Copy out the listing below, switching each "yellow matte shirt" to "green denim shirt" and keeping everything else the same. Leave the pictures out.
________________________________________
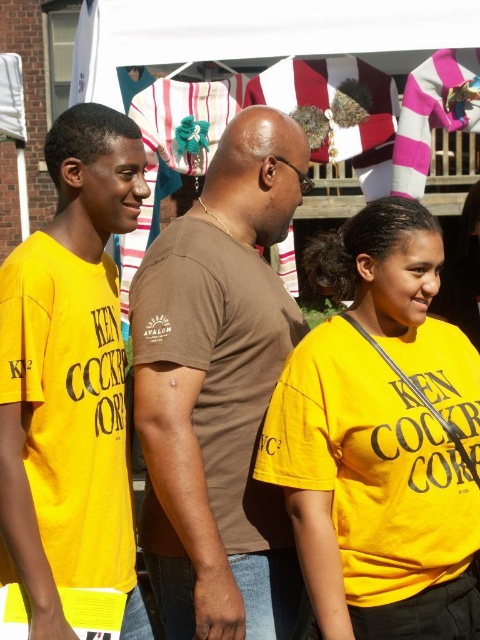
Question: Which object appears farthest from the camera in this image?

Choices:
 (A) brown cotton t-shirt at center
 (B) yellow matte shirt at center

Answer: (A)

Question: Among these objects, which one is nearest to the camera?

Choices:
 (A) yellow matte shirt at center
 (B) brown cotton t-shirt at center

Answer: (A)

Question: Is yellow matte shirt at center smaller than yellow cotton t-shirt at left?

Choices:
 (A) yes
 (B) no

Answer: (B)

Question: Can you confirm if brown cotton t-shirt at center is thinner than yellow cotton t-shirt at left?

Choices:
 (A) yes
 (B) no

Answer: (B)

Question: Which of the following is the farthest from the observer?

Choices:
 (A) brown cotton t-shirt at center
 (B) yellow matte shirt at center
 (C) yellow cotton t-shirt at left

Answer: (A)

Question: Is yellow matte shirt at center to the left of yellow cotton t-shirt at left from the viewer's perspective?

Choices:
 (A) yes
 (B) no

Answer: (B)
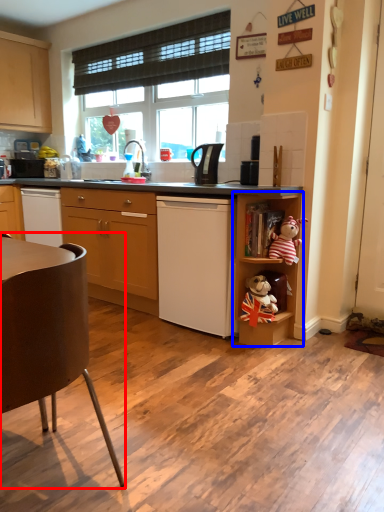
Question: Which point is further to the camera, chair (highlighted by a red box) or shelf (highlighted by a blue box)?

Choices:
 (A) chair
 (B) shelf

Answer: (B)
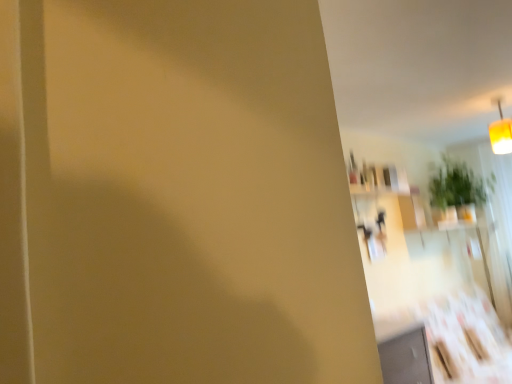
Question: From the image's perspective, relative to green leafy plant at upper right, is yellow fabric lampshade at upper right above or below?

Choices:
 (A) below
 (B) above

Answer: (B)

Question: Considering the positions of yellow fabric lampshade at upper right and green leafy plant at upper right in the image, is yellow fabric lampshade at upper right wider or thinner than green leafy plant at upper right?

Choices:
 (A) wide
 (B) thin

Answer: (B)

Question: From a real-world perspective, is yellow fabric lampshade at upper right above or below green leafy plant at upper right?

Choices:
 (A) above
 (B) below

Answer: (A)

Question: Relative to yellow fabric lampshade at upper right, is green leafy plant at upper right in front or behind?

Choices:
 (A) front
 (B) behind

Answer: (B)

Question: From the image's perspective, relative to yellow fabric lampshade at upper right, is green leafy plant at upper right above or below?

Choices:
 (A) above
 (B) below

Answer: (B)

Question: Looking at their shapes, would you say green leafy plant at upper right is wider or thinner than yellow fabric lampshade at upper right?

Choices:
 (A) wide
 (B) thin

Answer: (A)

Question: Is green leafy plant at upper right spatially inside yellow fabric lampshade at upper right, or outside of it?

Choices:
 (A) inside
 (B) outside

Answer: (B)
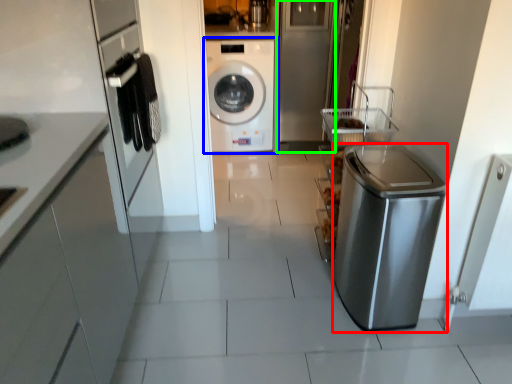
Question: Which is farther away from dish washer (highlighted by a red box)? washing machine (highlighted by a blue box) or glass door (highlighted by a green box)?

Choices:
 (A) washing machine
 (B) glass door

Answer: (A)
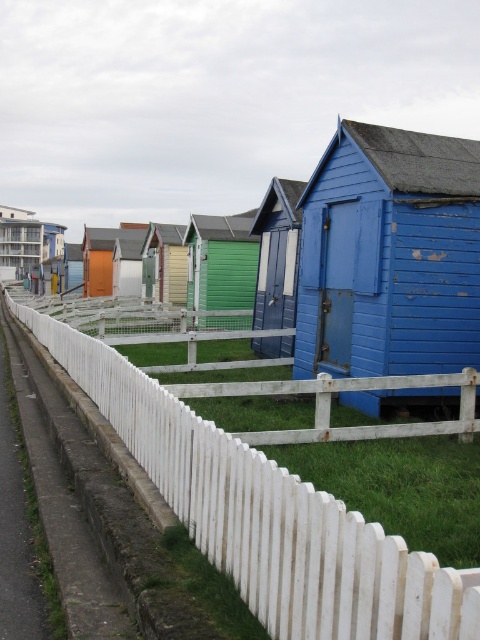
Question: Which of the following is the farthest from the observer?

Choices:
 (A) coord(407,614)
 (B) coord(153,278)
 (C) coord(24,234)

Answer: (C)

Question: Does white picket fence at lower left appear over green matte cabin at center?

Choices:
 (A) no
 (B) yes

Answer: (A)

Question: Which of the following is the closest to the observer?

Choices:
 (A) (45, 228)
 (B) (338, 301)
 (C) (115, 241)
 (D) (153, 294)

Answer: (B)

Question: Does blue wooden beach hut at center appear on the left side of green painted wood hut at center?

Choices:
 (A) no
 (B) yes

Answer: (A)

Question: Which point is closer to the camera?

Choices:
 (A) (156, 256)
 (B) (103, 291)

Answer: (A)

Question: Can you confirm if green matte cabin at center is wider than orange wood cabin at center?

Choices:
 (A) no
 (B) yes

Answer: (A)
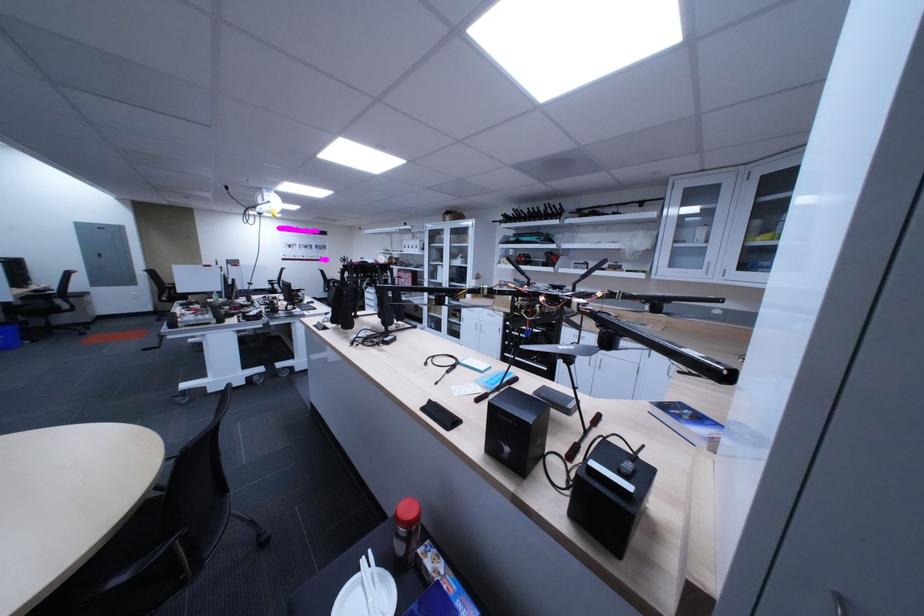
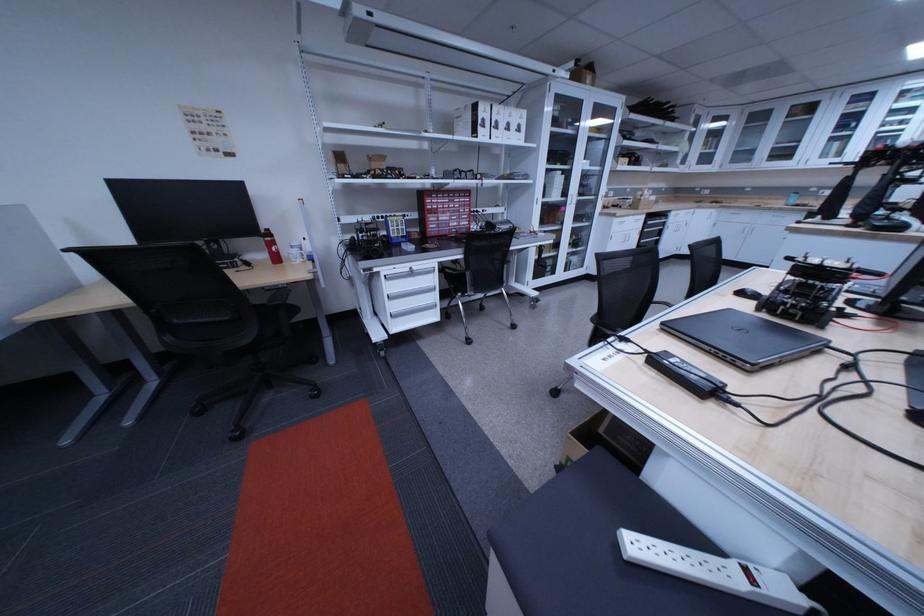
Where in the second image is the point corresponding to [428,249] from the first image?

(524, 130)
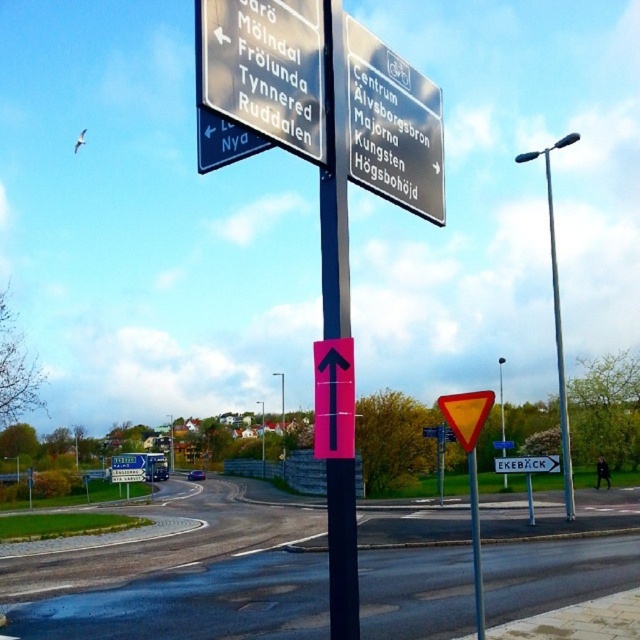
Question: Does metallic silver sign at upper center lie behind black plastic pole at center?

Choices:
 (A) no
 (B) yes

Answer: (B)

Question: Among these objects, which one is farthest from the camera?

Choices:
 (A) metallic silver sign at upper center
 (B) black plastic pole at center

Answer: (A)

Question: Is metallic silver sign at upper center smaller than black plastic pole at center?

Choices:
 (A) no
 (B) yes

Answer: (B)

Question: Among these points, which one is nearest to the camera?

Choices:
 (A) (406, 166)
 (B) (355, 628)

Answer: (B)

Question: Can you confirm if metallic silver sign at upper center is positioned to the left of black plastic pole at center?

Choices:
 (A) no
 (B) yes

Answer: (B)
________________________________________
**Exercise result:**
Question: Which object appears farthest from the camera in this image?

Choices:
 (A) brown cotton t-shirt at center
 (B) green denim shirt at center

Answer: (A)

Question: Among these objects, which one is nearest to the camera?

Choices:
 (A) green denim shirt at center
 (B) brown cotton t-shirt at center

Answer: (A)

Question: Is green denim shirt at center smaller than yellow cotton t-shirt at left?

Choices:
 (A) yes
 (B) no

Answer: (B)

Question: Can you confirm if brown cotton t-shirt at center is thinner than yellow cotton t-shirt at left?

Choices:
 (A) yes
 (B) no

Answer: (B)

Question: Which of the following is the farthest from the observer?

Choices:
 (A) brown cotton t-shirt at center
 (B) green denim shirt at center
 (C) yellow cotton t-shirt at left

Answer: (A)

Question: Is green denim shirt at center to the left of yellow cotton t-shirt at left from the viewer's perspective?

Choices:
 (A) yes
 (B) no

Answer: (B)
Question: Which point is further to the camera, chair (highlighted by a red box) or shelf (highlighted by a blue box)?

Choices:
 (A) chair
 (B) shelf

Answer: (B)
Question: From the image's perspective, relative to green leafy plant at upper right, is yellow fabric lampshade at upper right above or below?

Choices:
 (A) below
 (B) above

Answer: (B)

Question: Considering the positions of yellow fabric lampshade at upper right and green leafy plant at upper right in the image, is yellow fabric lampshade at upper right wider or thinner than green leafy plant at upper right?

Choices:
 (A) wide
 (B) thin

Answer: (B)

Question: From a real-world perspective, is yellow fabric lampshade at upper right above or below green leafy plant at upper right?

Choices:
 (A) above
 (B) below

Answer: (A)

Question: Relative to yellow fabric lampshade at upper right, is green leafy plant at upper right in front or behind?

Choices:
 (A) front
 (B) behind

Answer: (B)

Question: From the image's perspective, relative to yellow fabric lampshade at upper right, is green leafy plant at upper right above or below?

Choices:
 (A) above
 (B) below

Answer: (B)

Question: Looking at their shapes, would you say green leafy plant at upper right is wider or thinner than yellow fabric lampshade at upper right?

Choices:
 (A) wide
 (B) thin

Answer: (A)

Question: Is green leafy plant at upper right spatially inside yellow fabric lampshade at upper right, or outside of it?

Choices:
 (A) inside
 (B) outside

Answer: (B)
Question: Which is farther away from dish washer (highlighted by a red box)? washing machine (highlighted by a blue box) or glass door (highlighted by a green box)?

Choices:
 (A) washing machine
 (B) glass door

Answer: (A)
Question: Which of the following is the farthest from the observer?

Choices:
 (A) coord(407,614)
 (B) coord(153,278)
 (C) coord(24,234)

Answer: (C)

Question: Does white picket fence at lower left appear over green matte cabin at center?

Choices:
 (A) no
 (B) yes

Answer: (A)

Question: Which of the following is the closest to the observer?

Choices:
 (A) (45, 228)
 (B) (338, 301)
 (C) (115, 241)
 (D) (153, 294)

Answer: (B)

Question: Does blue wooden beach hut at center appear on the left side of green painted wood hut at center?

Choices:
 (A) no
 (B) yes

Answer: (A)

Question: Which point is closer to the camera?

Choices:
 (A) (156, 256)
 (B) (103, 291)

Answer: (A)

Question: Can you confirm if green matte cabin at center is wider than orange wood cabin at center?

Choices:
 (A) no
 (B) yes

Answer: (A)
Where in the second image is the point corresponding to [428,249] from the first image?

(524, 130)
Question: Does metallic silver sign at upper center lie behind black plastic pole at center?

Choices:
 (A) no
 (B) yes

Answer: (B)

Question: Among these objects, which one is farthest from the camera?

Choices:
 (A) metallic silver sign at upper center
 (B) black plastic pole at center

Answer: (A)

Question: Is metallic silver sign at upper center smaller than black plastic pole at center?

Choices:
 (A) no
 (B) yes

Answer: (B)

Question: Among these points, which one is nearest to the camera?

Choices:
 (A) (406, 166)
 (B) (355, 628)

Answer: (B)

Question: Can you confirm if metallic silver sign at upper center is positioned to the left of black plastic pole at center?

Choices:
 (A) no
 (B) yes

Answer: (B)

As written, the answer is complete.